Task to complete: Where the material below has a line containing "(305, 92) = (282, 80): turquoise", start repeating exactly, and keep going through the line containing "(448, 413) = (238, 237): blue", with no other lines.

Excerpted data:
__________________________________________________

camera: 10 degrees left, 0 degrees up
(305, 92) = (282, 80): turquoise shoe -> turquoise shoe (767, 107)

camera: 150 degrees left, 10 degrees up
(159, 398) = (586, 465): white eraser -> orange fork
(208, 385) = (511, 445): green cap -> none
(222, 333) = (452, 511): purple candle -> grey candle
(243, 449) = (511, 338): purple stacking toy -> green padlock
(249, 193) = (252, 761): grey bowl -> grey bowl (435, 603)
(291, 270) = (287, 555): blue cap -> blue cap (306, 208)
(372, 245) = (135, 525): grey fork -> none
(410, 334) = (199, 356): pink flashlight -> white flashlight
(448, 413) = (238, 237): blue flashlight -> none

__________________________________________________

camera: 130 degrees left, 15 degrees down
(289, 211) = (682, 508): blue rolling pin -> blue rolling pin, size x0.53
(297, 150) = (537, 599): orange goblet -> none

__________________________________________________

Task answer:
(305, 92) = (282, 80): turquoise shoe -> turquoise shoe (767, 107)

camera: 150 degrees left, 10 degrees up
(159, 398) = (586, 465): white eraser -> orange fork
(208, 385) = (511, 445): green cap -> none
(222, 333) = (452, 511): purple candle -> grey candle
(243, 449) = (511, 338): purple stacking toy -> green padlock
(249, 193) = (252, 761): grey bowl -> grey bowl (435, 603)
(291, 270) = (287, 555): blue cap -> blue cap (306, 208)
(372, 245) = (135, 525): grey fork -> none
(410, 334) = (199, 356): pink flashlight -> white flashlight
(448, 413) = (238, 237): blue flashlight -> none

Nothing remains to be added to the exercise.